[Provided data]
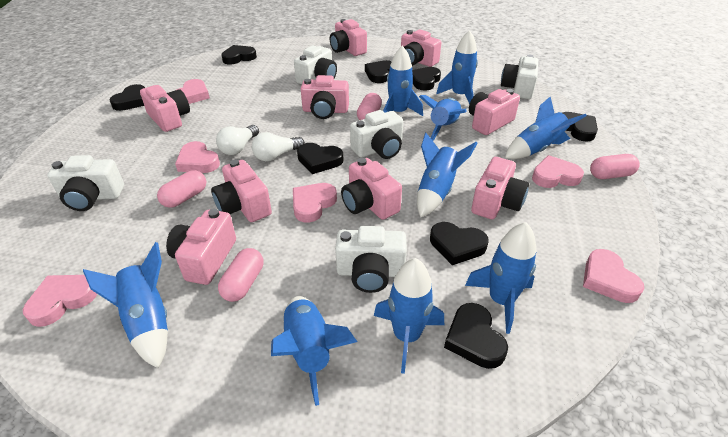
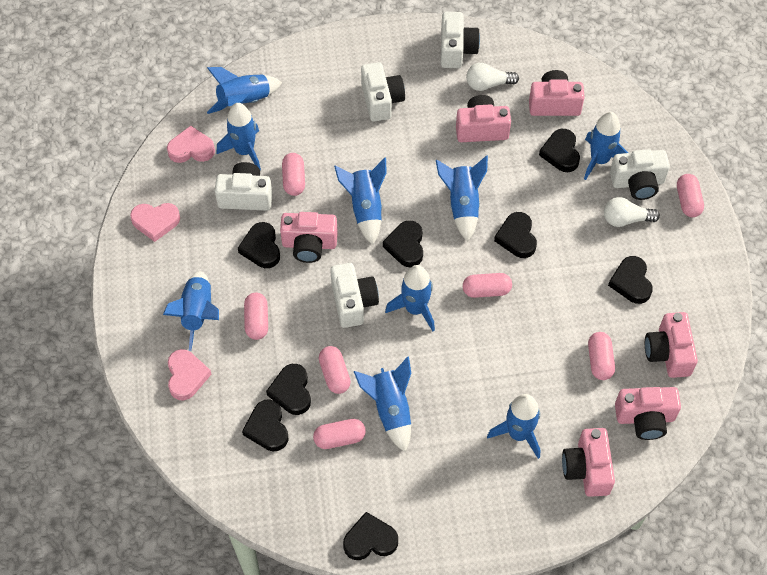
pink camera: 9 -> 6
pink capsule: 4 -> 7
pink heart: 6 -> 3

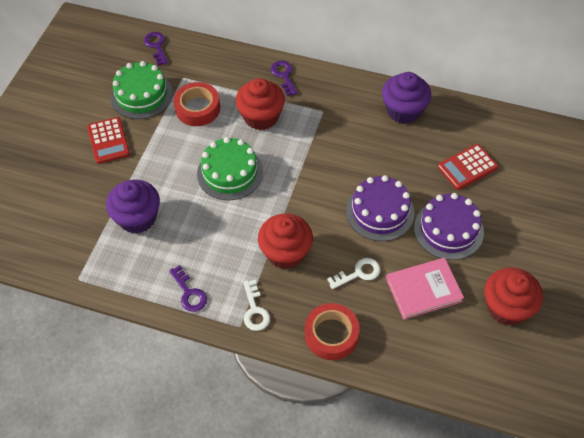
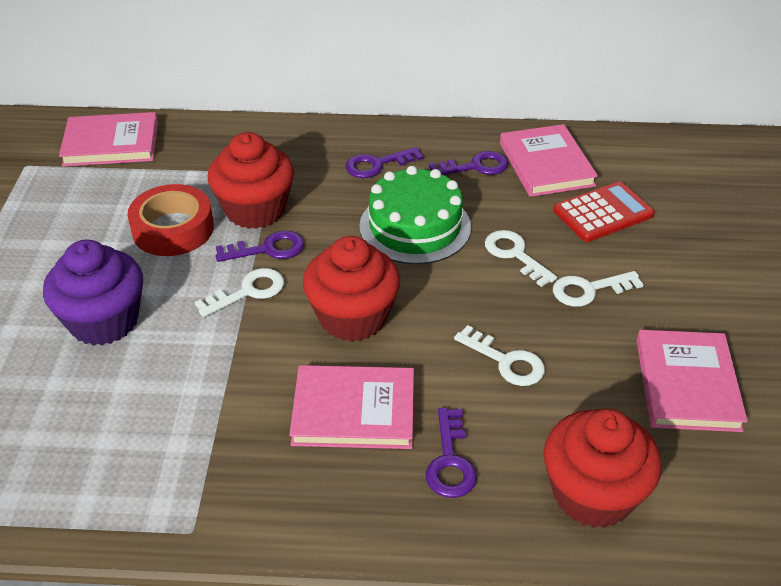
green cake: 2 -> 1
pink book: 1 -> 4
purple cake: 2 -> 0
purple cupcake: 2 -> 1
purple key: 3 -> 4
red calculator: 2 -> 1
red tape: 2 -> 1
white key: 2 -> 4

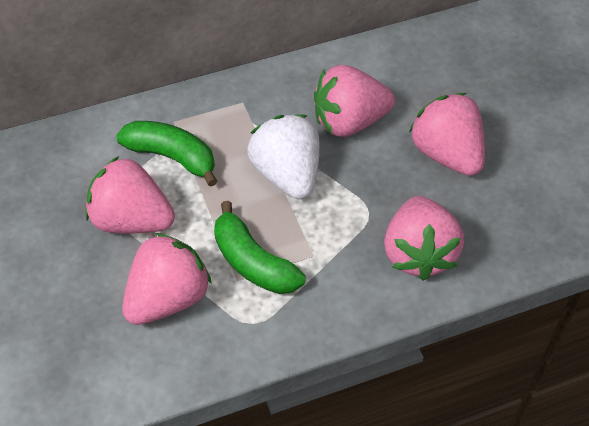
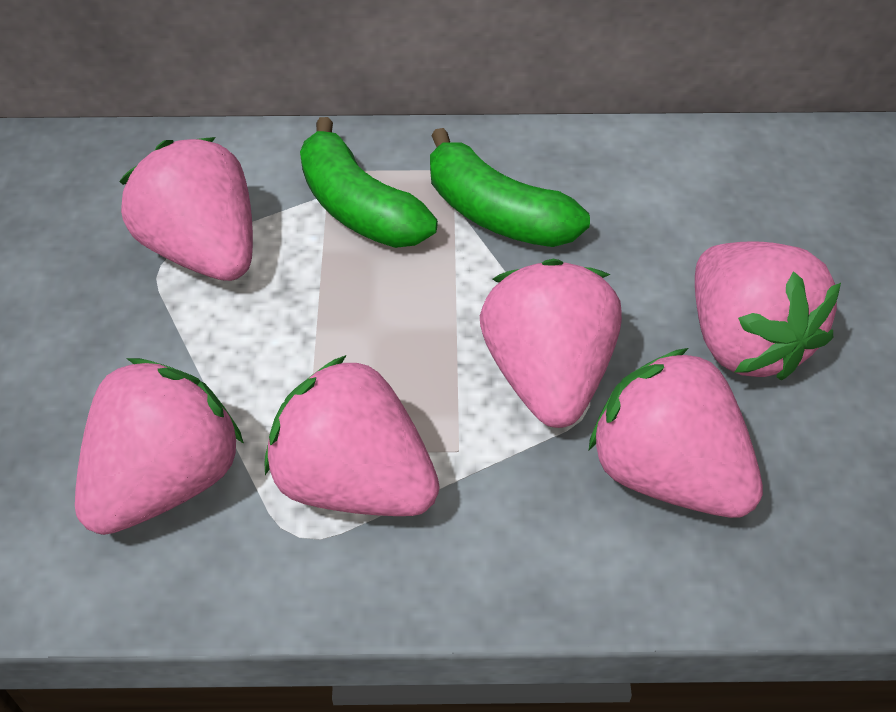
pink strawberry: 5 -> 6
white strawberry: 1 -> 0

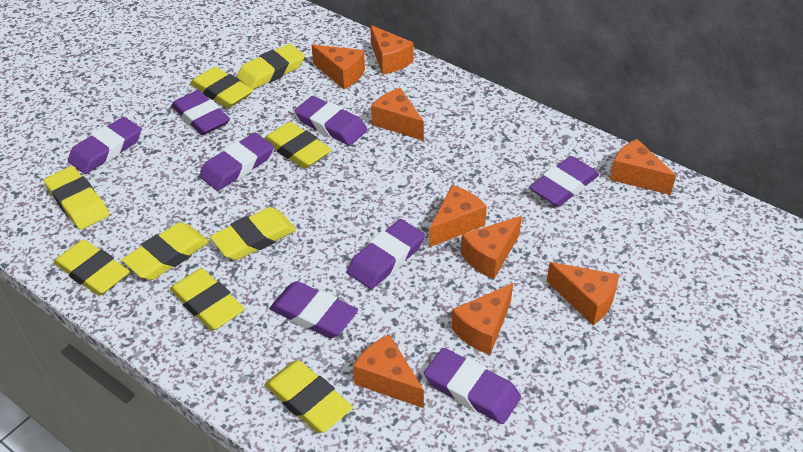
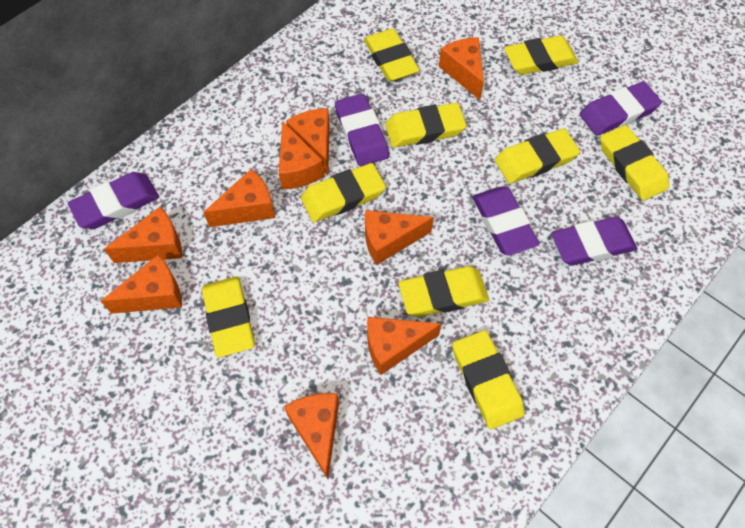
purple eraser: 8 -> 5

--

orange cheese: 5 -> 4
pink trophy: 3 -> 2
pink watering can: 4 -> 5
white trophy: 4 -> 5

[What to work on] Look over the material and return every line where the word "strawberry" is found.

[Exercise response]
pink strawberry: 5 -> 6
white strawberry: 1 -> 0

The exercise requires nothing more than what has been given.